=== Input records ===

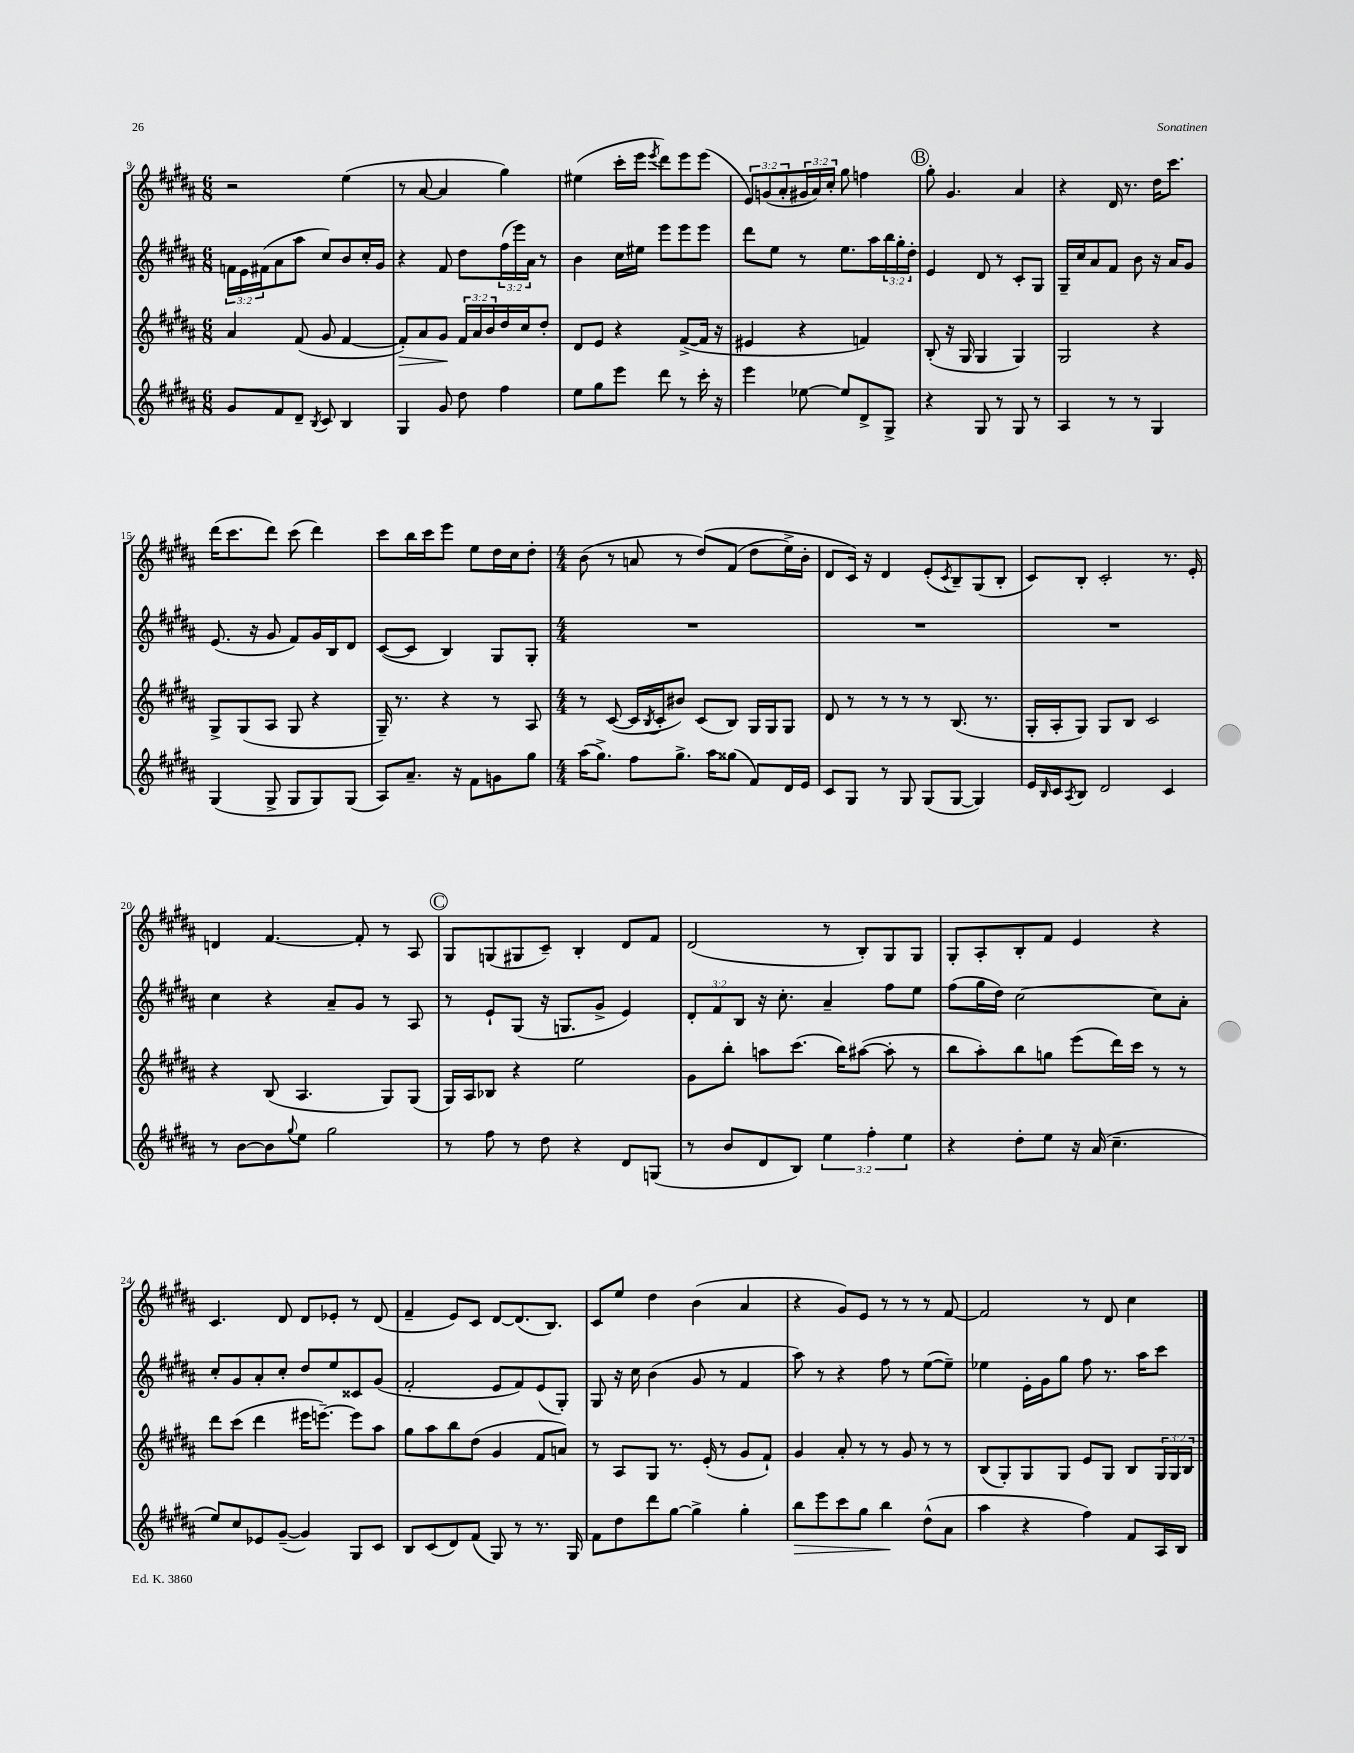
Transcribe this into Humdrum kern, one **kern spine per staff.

**kern	**kern	**kern	**kern
*staff4	*staff3	*staff2	*staff1
*clefG2	*clefG2	*clefG2	*clefG2
*k[f#c#g#d#a#]	*k[f#c#g#d#a#]	*k[f#c#g#d#a#]	*k[f#c#g#d#a#]
*M6/8	*M6/8	*M6/8	*M6/8
8g#	4a#	24f	2r
.	.	24e	.
.	.	(24f#	.
8f#	.	8a#	.
8d#~	(8f#	8aa#	.
8qB	.	.	.
8c#	8g#	8cc#)	.
4B	[4f#	8b	(4ee
.	.	16cc#'	.
.	.	16g#	.
=	=	=	=
4G#	8f#'])	4r	8r
.	8a#	.	[8a#
8g#	8g#	8f#	4a#]
8dd#	24f#	8dd#	.
.	24a#	.	.
.	24b	.	.
4ff#	16dd#	(24ff#	4gg#)
.	.	24eee)	.
.	16cc#	.	.
.	.	24a#	.
.	8dd#'	8r	.
=	=	=	=
8ee	8d#	4b	(4ee#
8gg#	8e	.	.
8eee	4r	16cc#	16ccc#'
.	.	16ee#	16eee
.	.	.	8qeee
8ddd#	.	8eee	8ddd#)
8r	([8f#^	8eee	8eee
16ccc#'	16f#]	8eee	(8eee
16r	16r	.	.
=	=	=	=
4eee	4e#	8ddd#	12e)
.	.	.	(12g
.	.	8ee	.
.	.	.	12a#'
[8ee-	4r	8r	24g#
.	.	.	24a#)
.	.	.	24cc#'
8ee-]	.	8.ee	8gg#
8d#^	4f)	.	4ff
.	.	16aa#	.
8G#^	.	24bb	.
.	.	24gg#'	.
.	.	24dd#'	.
=	=	=	=
4r	(8B'	4e	8gg#'
.	16r	.	4.g#
.	16G#	.	.
8G#	4G#	8d#	.
8r	.	8r	.
8G#	4G#)	8c#'	4a#
8r	.	8G#	.
=	=	=	=
4A#	2G#	16G#~	4r
.	.	16cc#	.
.	.	8a#	.
8r	.	8f#	16d#
.	.	.	8.r
8r	.	8b	.
4G#	4r	16r	16dd#
.	.	16a#	8.ccc#
.	.	8g#	.
=	=	=	=
(4G#	8G#^	(8.e	(16ddd#
.	.	.	8.ccc#
.	(8G#	.	.
.	.	16r	.
8G#^	8A#	8g#	8ddd#)
8G#	8G#	8f#)	(8ccc#
8G#)	4r	16g#	4ddd#)
.	.	16B	.
(8G#	.	8d#	.
=	=	=	=
8A#)	16G#~)	([8c#	8ccc#
.	8.r	.	.
8.a#~	.	8c#]	16bb
.	.	.	16ccc#
.	4r	4B)	8eee
16r	.	.	.
8f#	.	.	8ee
8g	8r	8G#	16dd#
.	.	.	16cc#
8gg#	8A#	8G#'	8dd#'
=	=	=	=
*M4/4	*M4/4	*M4/4	*M4/4
(16aa#	8r	1r	(8b
8.gg#^)	.	.	.
.	([8c#	.	8r
8ff#	16c#]	.	8a
.	8qB	.	.
.	16c#'	.	.
8.gg#^	8b#)	.	8r
.	(8c#	.	&(8dd#)
16aa#	.	.	.
(8gg##	8B)	.	(8f#
8f#)	16G#	.	8dd#
.	16G#	.	.
16d#	8G#	.	16ee^)
16e	.	.	16b'
=	=	=	=
8c#	8d#	1r	8d#
8G#	8r	.	16c#&)
.	.	.	16r
8r	8r	.	4d#
8G#	8r	.	.
(8G#	8r	.	(8e'
.	.	.	8qc#
[8G#	(8.B	.	8B~)
4G#])	.	.	(8G#
.	8.r	.	.
.	.	.	8B'
=	=	=	=
16e	16G#'	1r	8c#)
16qqB	.	.	.
16c#	16A#'	.	.
8qA#	.	.	.
8B	8G#)	.	8B'
2d#	8G#	.	2c#'
.	8B	.	.
.	2c#	.	.
4c#	.	.	8.r
.	.	.	16e'
=	=	=	=
8r	4r	4cc#	4d
[8b	.	.	.
8b]	(8B	4r	[4.f#
8qqgg#	.	.	.
8ee	4.A#	.	.
2gg#	.	8a#~	.
.	.	8g#	8f#']
.	8G#)	8r	8r
.	(8G#	8A#	8A#
=	=	=	=
8r	16G#)	8r	8G#
.	16A#	.	.
8ff#	8B-	8e`	(8G
8r	4r	(8G#	8G#
8dd#	.	16r	8c#~)
.	.	8.G	.
4r	2ee	.	4B'
.	.	8g#^	.
8d#	.	4e)	8d#
(8G	.	.	8f#
=	=	=	=
8r	8g#	12d#'	(2d#
.	.	12f#	.
8b	8bb'	.	.
.	.	12B	.
8d#	8aa	16r	.
.	.	8.cc#'	.
8B)	(8.ccc#	.	.
6ee	.	4a#~	8r
.	16bb)	.	.
.	([8aa#	.	8B')
6ff#'	.	.	.
.	8aa#']	8ff#	8G#
6ee	.	.	.
.	8r	8ee	8G#
=	=	=	=
4r	8bb	(8ff#	8G#'
.	8aa#')	16gg#	8A#'
.	.	16dd#)	.
8dd#'	8bb	[2cc#	8B'
8ee	8gg	.	8f#
16r	(8eee	.	4e
(16a#	.	.	.
4.cc#~	16ddd#)	.	.
.	16ccc#	.	.
.	8r	8cc#]	4r
.	8r	8a#'	.
=	=	=	=
8ee)	8ddd#	8cc#'	4.c#
8cc#	(8ccc#	8g#	.
8e-	4ddd#	8a#'	.
([8g#~	.	8cc#'	8d#
4g#])	16eee#	8dd#	8d#
.	[8.eee~)	.	.
.	.	8ee	8e-'
8G#	8eee]	8c##	8r
8c#	8aa#	(8g#	(8d#
=	=	=	=
8B	8gg#	2f#'	4f#~
(8c#	8aa#	.	.
8d#)	8bb	.	8e)
(8f#	(8dd#	.	8c#
8G#)	4g#	8e	[8d#
8r	.	8f#)	(8.d#]
8.r	8f#	(8e	.
.	.	.	8.B)
.	8a)	8G#')	.
16G#	.	.	.
=	=	=	=
8f#	8r	8G#	8c#
8dd#	8A#	16r	8ee
.	.	16cc#	.
8ddd#	8G#	(4b	4dd#
[8gg#	8.r	.	.
4gg#^]	.	8g#	(4b
.	(16e'	.	.
.	8r	8r	.
4gg#'	8g#	4f#	4a#
.	8f#`)	.	.
=	=	=	=
8bb	4g#	8aa#)	4r
8eee	.	8r	.
8ccc#	8a#'	4r	8g#)
8gg#	8r	.	8e
4bb	8r	8ff#	8r
.	8g#	8r	8r
(8dd#^^	8r	([8ee	8r
8a#	8r	8ee~])	[8f#
=	=	=	=
4aa#	(8B	4ee-	2f#]
.	8G#')	.	.
4r	8G#	16e'	.
.	.	16g#	.
.	8G#	8gg#	.
4ff#)	8e	8ff#	8r
.	8G#	8.r	8d#
8f#	8B	.	4cc#
.	.	16aa#	.
16A#	24G#	8ccc#	.
.	24G#	.	.
16B	.	.	.
.	24B	.	.
==	==	==	==
*-	*-	*-	*-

===

> _What to do_: Pull out each line of the data above that contains the string "kern".

> _Correct output_:
Transcribe this into Humdrum kern, one **kern spine per staff.
**kern	**kern	**kern	**kern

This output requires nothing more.